** Scene comparison data **
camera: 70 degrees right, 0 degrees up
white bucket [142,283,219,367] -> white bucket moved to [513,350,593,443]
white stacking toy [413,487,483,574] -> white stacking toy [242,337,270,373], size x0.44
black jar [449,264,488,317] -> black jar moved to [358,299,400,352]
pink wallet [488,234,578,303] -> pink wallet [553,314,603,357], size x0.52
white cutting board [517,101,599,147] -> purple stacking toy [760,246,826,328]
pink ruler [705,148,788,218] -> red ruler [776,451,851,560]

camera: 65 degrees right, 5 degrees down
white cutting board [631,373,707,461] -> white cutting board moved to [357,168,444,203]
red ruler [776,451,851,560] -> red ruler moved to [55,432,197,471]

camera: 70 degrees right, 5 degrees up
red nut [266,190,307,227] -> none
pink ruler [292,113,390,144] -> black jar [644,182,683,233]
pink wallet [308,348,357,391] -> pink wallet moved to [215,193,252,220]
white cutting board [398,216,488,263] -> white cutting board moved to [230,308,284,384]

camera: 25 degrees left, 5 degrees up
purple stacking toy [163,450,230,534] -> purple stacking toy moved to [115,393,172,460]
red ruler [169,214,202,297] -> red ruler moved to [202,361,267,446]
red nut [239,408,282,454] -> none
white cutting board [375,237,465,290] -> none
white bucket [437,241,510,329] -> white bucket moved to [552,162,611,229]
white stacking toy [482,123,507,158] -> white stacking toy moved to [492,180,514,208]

** HOW TO COMPLETE THIS TASK **
Retype only this portion of the data above: the line containing "pink ruler [705,148,788,218]", the line containing "red nut [266,190,307,227] -> none", and all lines between them, exactly.

** RESULT OF THIS TASK **
pink ruler [705,148,788,218] -> red ruler [776,451,851,560]

camera: 65 degrees right, 5 degrees down
white cutting board [631,373,707,461] -> white cutting board moved to [357,168,444,203]
red ruler [776,451,851,560] -> red ruler moved to [55,432,197,471]

camera: 70 degrees right, 5 degrees up
red nut [266,190,307,227] -> none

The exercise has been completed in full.